Locate every line in the material below that contains the string "screen", and copy those lines. Case counts.

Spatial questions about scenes
#####
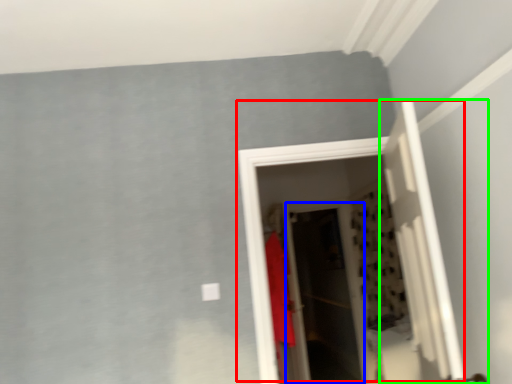
Question: Which object is the closest to the door (highlighted by a red box)? Choose among these: screen door (highlighted by a blue box) or door (highlighted by a green box).

Choices:
 (A) screen door
 (B) door

Answer: (B)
#####
EXERCISE SOLUTION:
Question: Which object is the closest to the door (highlighted by a red box)? Choose among these: screen door (highlighted by a blue box) or door (highlighted by a green box).
 (A) screen door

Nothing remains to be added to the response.